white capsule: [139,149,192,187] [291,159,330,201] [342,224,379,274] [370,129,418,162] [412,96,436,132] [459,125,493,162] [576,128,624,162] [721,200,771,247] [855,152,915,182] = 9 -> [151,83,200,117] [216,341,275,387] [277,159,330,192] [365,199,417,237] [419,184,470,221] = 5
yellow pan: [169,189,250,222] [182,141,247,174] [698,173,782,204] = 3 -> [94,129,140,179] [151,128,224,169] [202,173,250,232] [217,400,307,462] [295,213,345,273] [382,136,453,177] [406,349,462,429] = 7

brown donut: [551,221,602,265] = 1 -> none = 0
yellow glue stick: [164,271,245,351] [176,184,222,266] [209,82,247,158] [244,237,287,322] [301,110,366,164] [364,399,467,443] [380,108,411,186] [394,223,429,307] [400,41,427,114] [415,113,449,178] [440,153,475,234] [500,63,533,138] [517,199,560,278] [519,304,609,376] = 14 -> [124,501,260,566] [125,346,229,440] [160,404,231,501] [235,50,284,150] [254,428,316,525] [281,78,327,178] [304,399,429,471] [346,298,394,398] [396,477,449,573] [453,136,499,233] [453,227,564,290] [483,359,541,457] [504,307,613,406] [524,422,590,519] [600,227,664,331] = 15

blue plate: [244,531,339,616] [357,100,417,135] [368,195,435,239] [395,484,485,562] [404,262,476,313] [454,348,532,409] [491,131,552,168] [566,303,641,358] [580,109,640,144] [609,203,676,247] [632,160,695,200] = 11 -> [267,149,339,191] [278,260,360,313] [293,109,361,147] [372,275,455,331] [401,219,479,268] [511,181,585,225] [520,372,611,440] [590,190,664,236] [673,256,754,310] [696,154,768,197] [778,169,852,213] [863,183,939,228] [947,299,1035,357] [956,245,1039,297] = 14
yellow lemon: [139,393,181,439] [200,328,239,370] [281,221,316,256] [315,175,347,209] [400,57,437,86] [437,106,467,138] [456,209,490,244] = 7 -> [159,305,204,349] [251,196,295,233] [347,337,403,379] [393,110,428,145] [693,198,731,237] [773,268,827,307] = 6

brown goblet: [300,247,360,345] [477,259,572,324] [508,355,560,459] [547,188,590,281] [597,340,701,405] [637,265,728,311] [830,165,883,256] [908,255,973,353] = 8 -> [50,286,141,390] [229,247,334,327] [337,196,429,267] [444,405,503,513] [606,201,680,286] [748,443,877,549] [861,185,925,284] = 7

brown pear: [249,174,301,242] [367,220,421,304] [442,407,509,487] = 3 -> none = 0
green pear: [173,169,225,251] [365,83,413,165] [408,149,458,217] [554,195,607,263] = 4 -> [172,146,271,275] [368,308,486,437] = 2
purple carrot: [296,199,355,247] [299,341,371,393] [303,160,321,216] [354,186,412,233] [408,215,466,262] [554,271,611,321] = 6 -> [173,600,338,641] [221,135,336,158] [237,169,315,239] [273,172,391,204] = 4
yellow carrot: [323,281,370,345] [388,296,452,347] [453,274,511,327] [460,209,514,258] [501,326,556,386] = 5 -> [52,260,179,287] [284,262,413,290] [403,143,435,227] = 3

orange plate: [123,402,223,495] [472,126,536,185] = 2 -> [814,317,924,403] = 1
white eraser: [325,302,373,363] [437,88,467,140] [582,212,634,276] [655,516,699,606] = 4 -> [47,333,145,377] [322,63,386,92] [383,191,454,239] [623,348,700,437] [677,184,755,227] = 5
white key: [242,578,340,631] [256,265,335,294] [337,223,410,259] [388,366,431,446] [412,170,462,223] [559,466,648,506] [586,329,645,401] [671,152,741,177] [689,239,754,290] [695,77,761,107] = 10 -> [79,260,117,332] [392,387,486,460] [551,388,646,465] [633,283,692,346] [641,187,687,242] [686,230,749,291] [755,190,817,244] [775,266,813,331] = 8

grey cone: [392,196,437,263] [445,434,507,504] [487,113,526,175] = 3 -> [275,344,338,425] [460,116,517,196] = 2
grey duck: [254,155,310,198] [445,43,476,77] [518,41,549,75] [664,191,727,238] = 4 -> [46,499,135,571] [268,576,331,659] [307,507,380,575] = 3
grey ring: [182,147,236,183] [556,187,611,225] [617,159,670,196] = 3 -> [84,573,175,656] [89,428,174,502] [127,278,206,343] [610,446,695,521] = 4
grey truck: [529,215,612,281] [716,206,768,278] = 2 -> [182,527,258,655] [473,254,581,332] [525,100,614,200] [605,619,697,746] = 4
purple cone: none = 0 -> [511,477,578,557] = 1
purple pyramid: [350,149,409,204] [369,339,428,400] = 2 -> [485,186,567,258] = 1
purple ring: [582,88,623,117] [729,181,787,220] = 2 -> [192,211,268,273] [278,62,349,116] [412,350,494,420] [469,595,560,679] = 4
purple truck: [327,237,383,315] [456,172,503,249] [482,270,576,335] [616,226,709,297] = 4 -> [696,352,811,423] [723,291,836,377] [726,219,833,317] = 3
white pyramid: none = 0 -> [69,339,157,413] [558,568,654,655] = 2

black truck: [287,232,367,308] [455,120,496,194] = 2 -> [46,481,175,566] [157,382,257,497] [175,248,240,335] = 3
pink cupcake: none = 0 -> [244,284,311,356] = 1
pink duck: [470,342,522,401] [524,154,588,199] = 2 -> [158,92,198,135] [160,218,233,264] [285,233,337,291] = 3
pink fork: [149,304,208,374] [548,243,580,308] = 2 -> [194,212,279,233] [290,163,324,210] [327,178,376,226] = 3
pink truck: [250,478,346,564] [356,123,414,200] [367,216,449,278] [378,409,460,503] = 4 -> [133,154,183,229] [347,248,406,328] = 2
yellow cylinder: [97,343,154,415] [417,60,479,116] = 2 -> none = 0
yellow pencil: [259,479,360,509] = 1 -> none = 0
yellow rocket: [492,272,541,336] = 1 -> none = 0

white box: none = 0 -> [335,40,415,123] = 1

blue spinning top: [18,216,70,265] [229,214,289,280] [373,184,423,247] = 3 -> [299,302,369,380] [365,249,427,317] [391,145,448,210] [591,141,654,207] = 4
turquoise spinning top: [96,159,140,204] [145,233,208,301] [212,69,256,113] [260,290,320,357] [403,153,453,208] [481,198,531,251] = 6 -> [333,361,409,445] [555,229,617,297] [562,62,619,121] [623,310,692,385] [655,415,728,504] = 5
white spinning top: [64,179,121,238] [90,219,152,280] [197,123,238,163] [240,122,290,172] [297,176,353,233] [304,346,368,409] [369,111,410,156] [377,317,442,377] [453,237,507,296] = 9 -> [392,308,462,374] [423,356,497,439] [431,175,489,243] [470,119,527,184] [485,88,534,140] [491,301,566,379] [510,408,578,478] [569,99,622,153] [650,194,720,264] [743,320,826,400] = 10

::::::::

## Task brief
Your answer should consist of the lines of the listing that contain "ring", copied as they stand.

## Reply to the task
grey ring: [182,147,236,183] [556,187,611,225] [617,159,670,196] = 3 -> [84,573,175,656] [89,428,174,502] [127,278,206,343] [610,446,695,521] = 4
purple ring: [582,88,623,117] [729,181,787,220] = 2 -> [192,211,268,273] [278,62,349,116] [412,350,494,420] [469,595,560,679] = 4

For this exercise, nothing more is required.